* **What the exercise asks**: Could you copy the data that follows exactly as written, but drop the pictures?

* **Data records**:
-- Opening Marker --

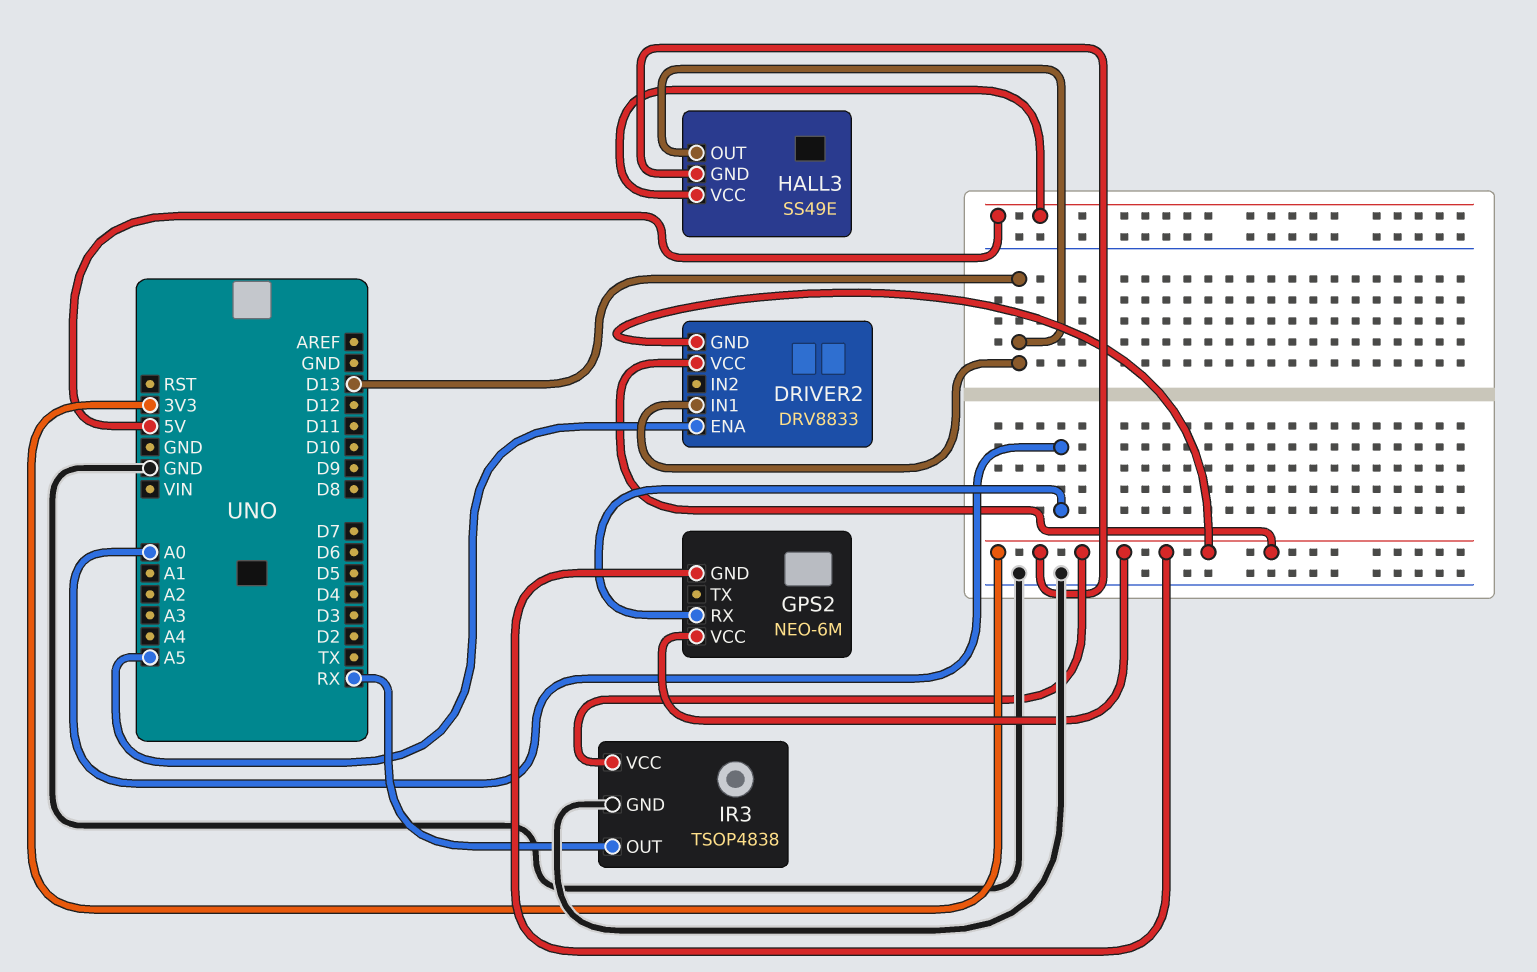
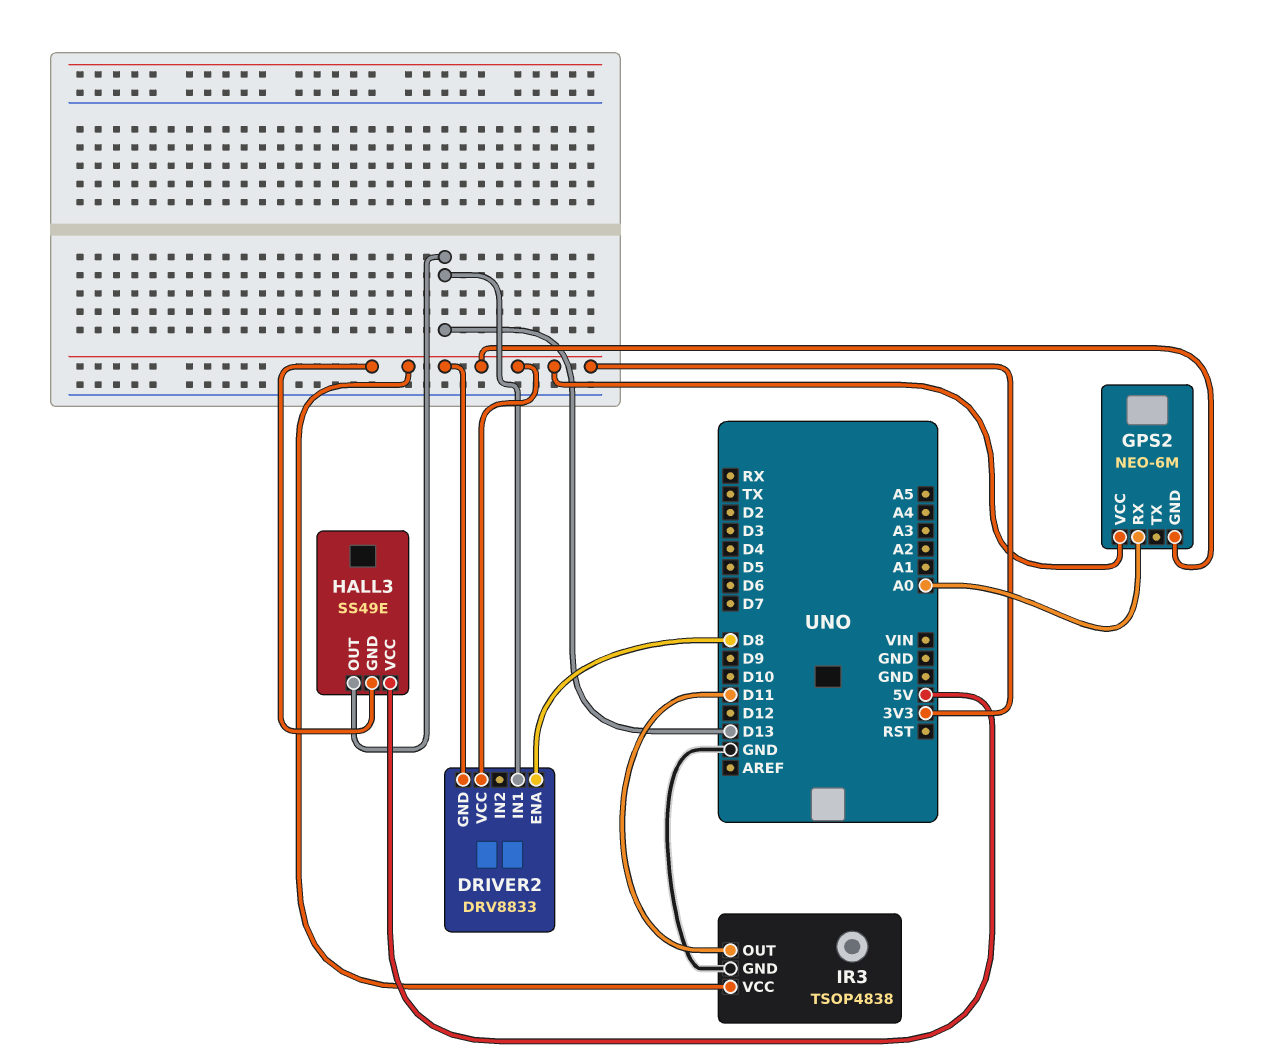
DRIVER2 pin ENA: A5 -> D8
IR3 pin OUT: RX -> D11

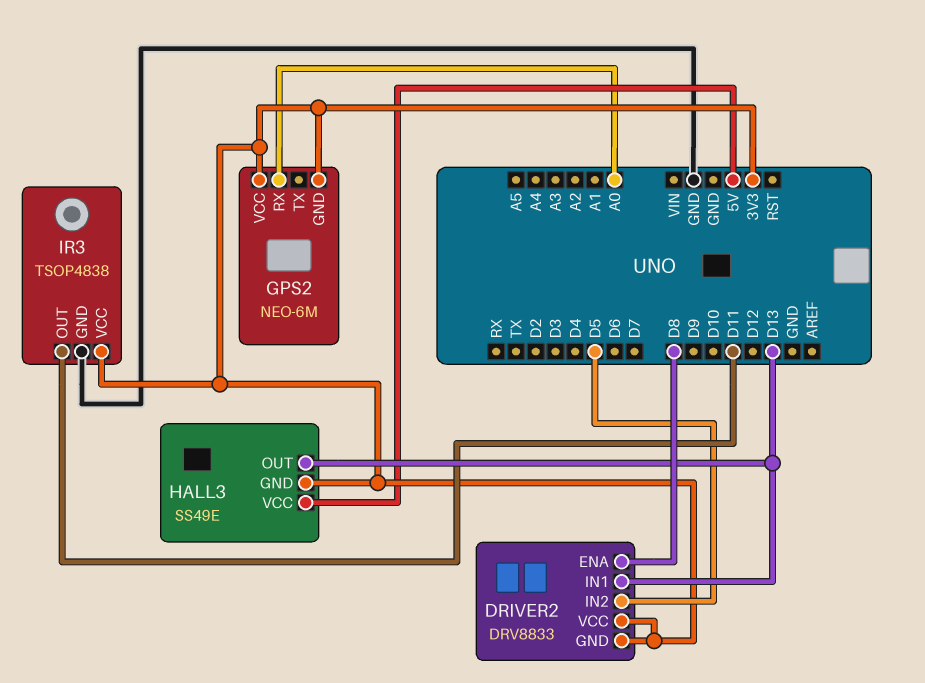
DRIVER2 pin IN2: none -> D5

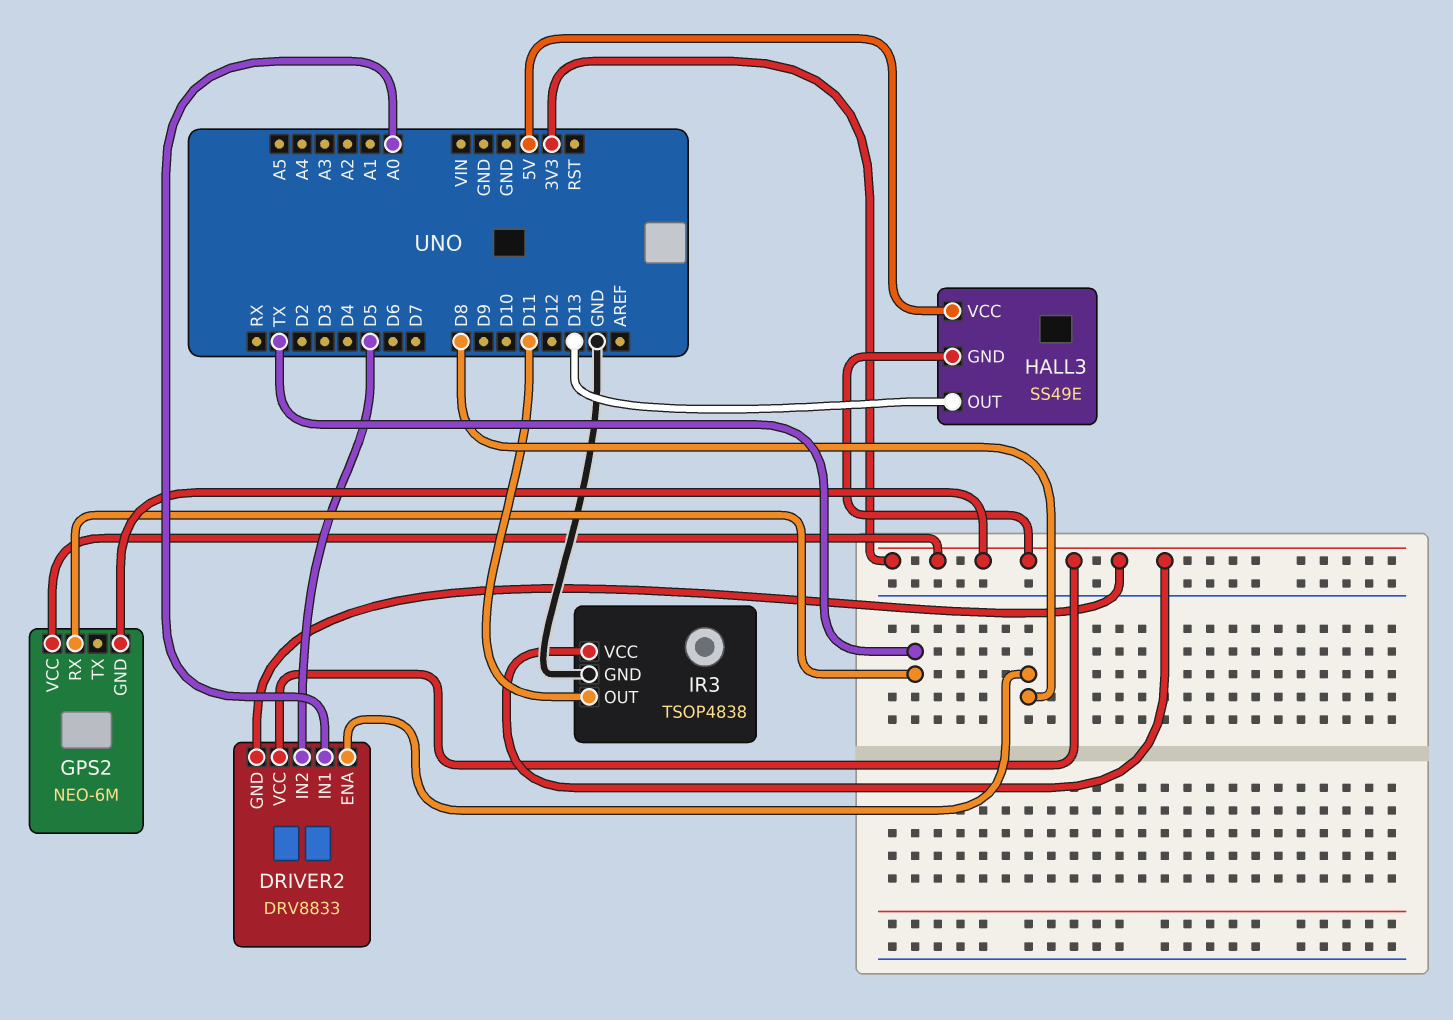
DRIVER2 pin IN1: D13 -> A0
GPS2 pin RX: A0 -> TX

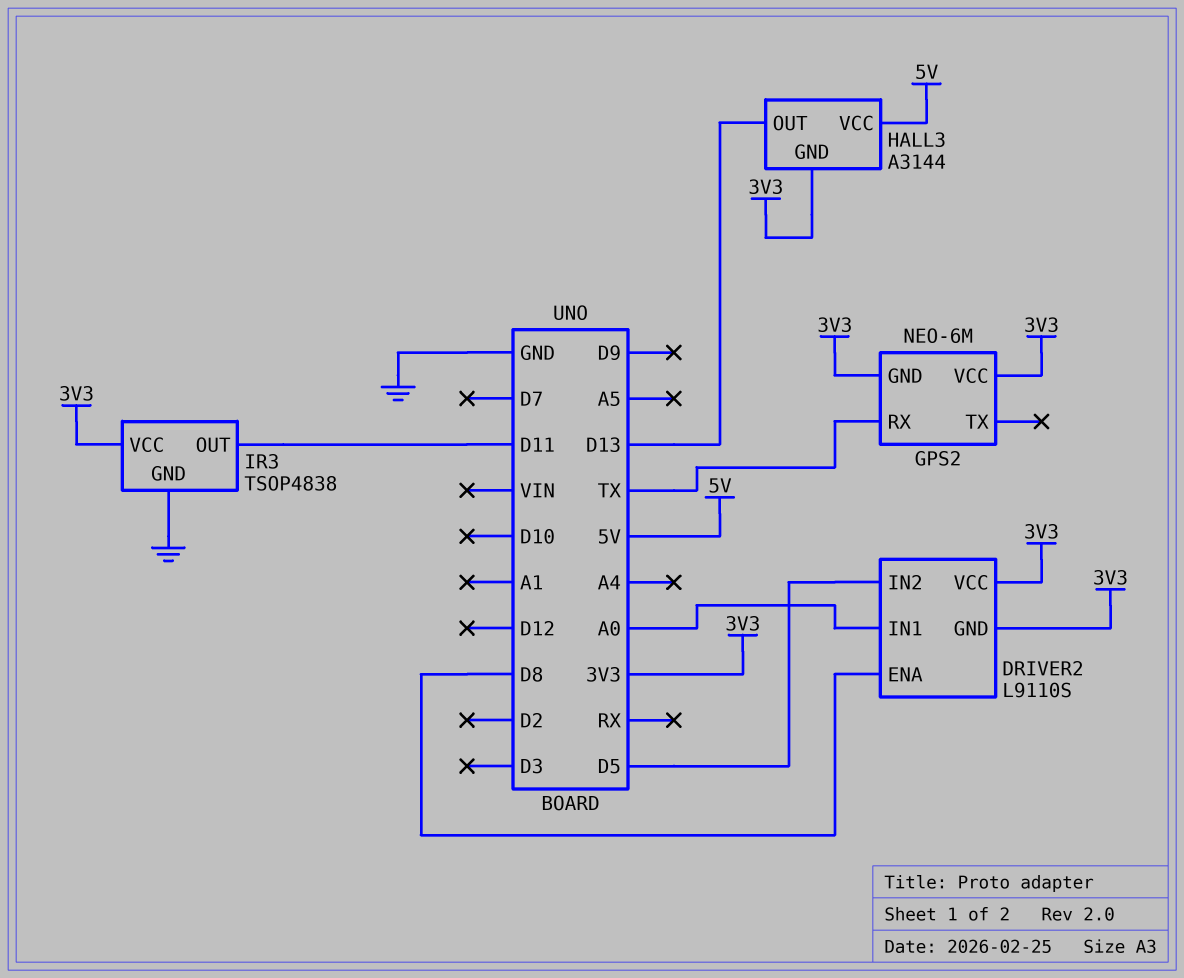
DRIVER2: DRV8833 -> L9110S
HALL3: SS49E -> A3144

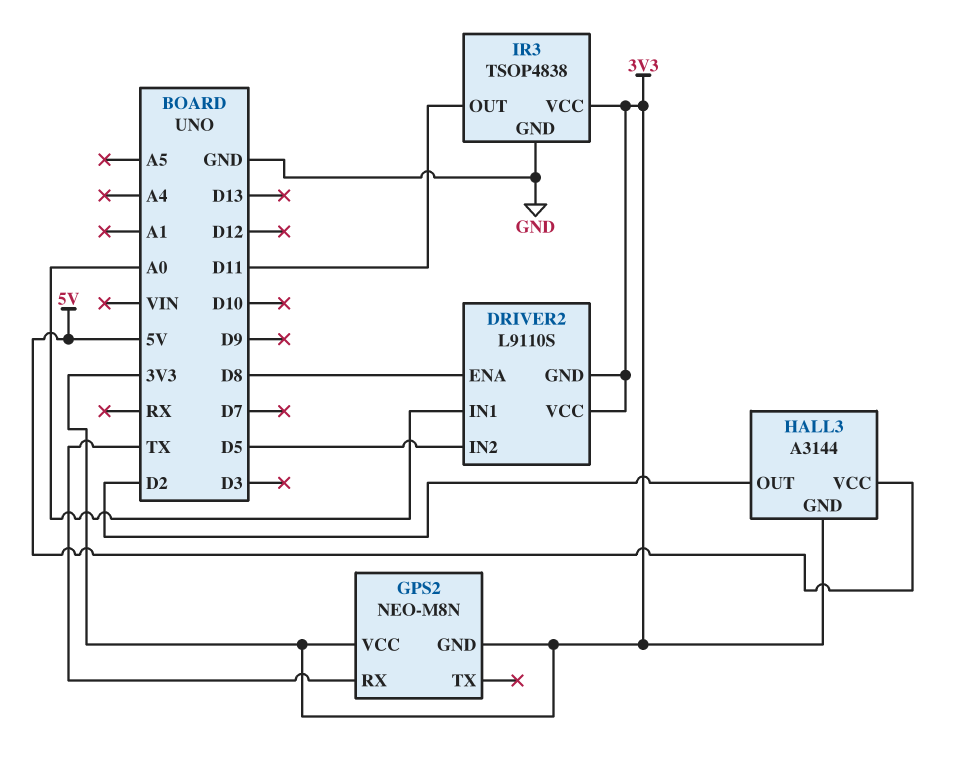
GPS2: NEO-6M -> NEO-M8N
HALL3 pin OUT: D13 -> D2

-- Closing Marker --

* **Completed task**:
DRIVER2 pin ENA: A5 -> D8
IR3 pin OUT: RX -> D11

DRIVER2 pin IN2: none -> D5

DRIVER2 pin IN1: D13 -> A0
GPS2 pin RX: A0 -> TX

DRIVER2: DRV8833 -> L9110S
HALL3: SS49E -> A3144

GPS2: NEO-6M -> NEO-M8N
HALL3 pin OUT: D13 -> D2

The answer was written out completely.